◆ Goal:
Print the lines in the items below from the line with "purple circle: moved 3 px right, 2 px down" up to and including the line with "purple star: moved 1 px right, 1 px up", word for word, with the pictures left out of your answer.
++++ Provided records ++++
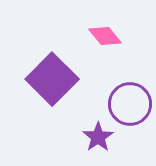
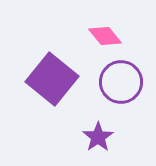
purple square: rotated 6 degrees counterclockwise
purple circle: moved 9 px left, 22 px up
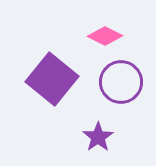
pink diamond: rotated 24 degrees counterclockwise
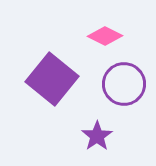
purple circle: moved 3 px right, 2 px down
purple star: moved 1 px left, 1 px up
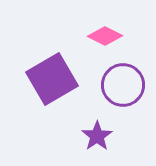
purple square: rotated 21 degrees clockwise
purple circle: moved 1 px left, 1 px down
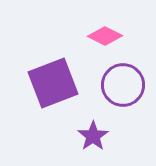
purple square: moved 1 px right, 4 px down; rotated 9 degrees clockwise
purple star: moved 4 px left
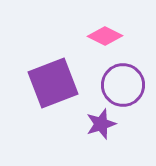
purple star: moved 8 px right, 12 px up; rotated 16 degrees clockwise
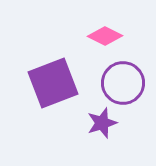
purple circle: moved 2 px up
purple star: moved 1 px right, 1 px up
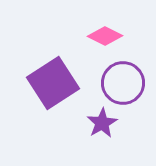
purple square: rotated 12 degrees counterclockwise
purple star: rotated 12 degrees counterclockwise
++++
++++ Provided records ++++
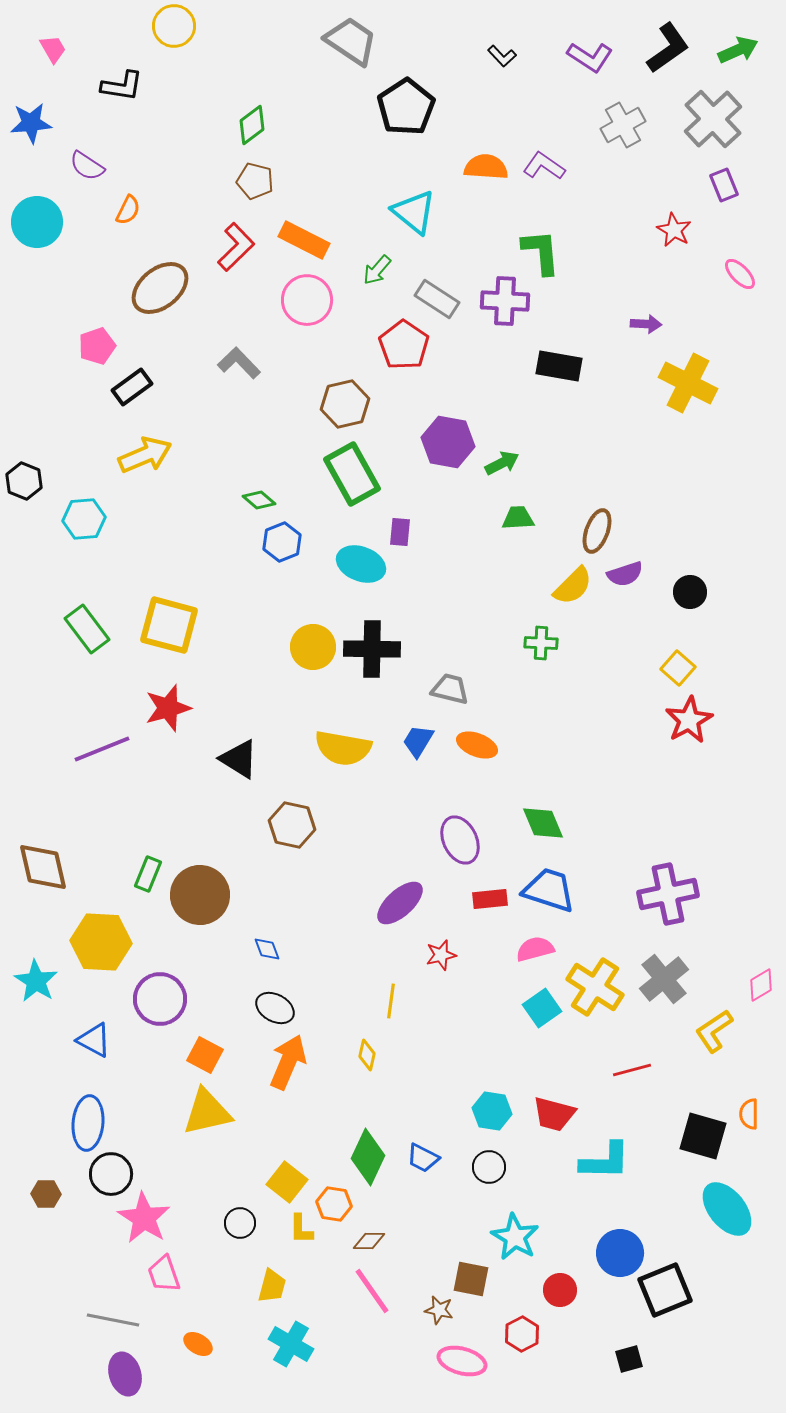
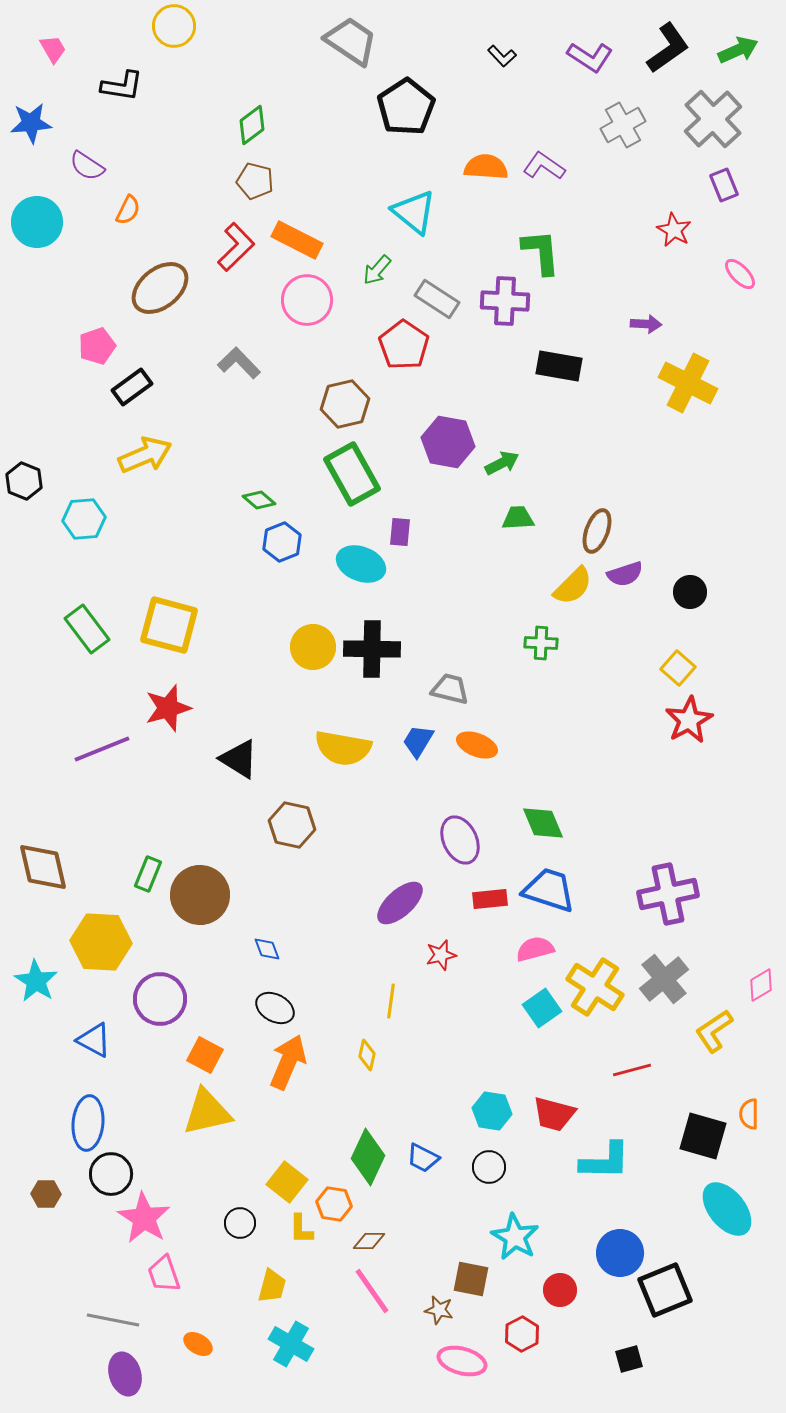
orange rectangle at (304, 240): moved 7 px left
++++
◆ Reply:
purple circle: moved 3 px right, 2 px down
purple star: moved 1 px left, 1 px up
purple square: rotated 21 degrees clockwise
purple circle: moved 1 px left, 1 px down
purple square: moved 1 px right, 4 px down; rotated 9 degrees clockwise
purple star: moved 4 px left
purple star: moved 8 px right, 12 px up; rotated 16 degrees clockwise
purple circle: moved 2 px up
purple star: moved 1 px right, 1 px up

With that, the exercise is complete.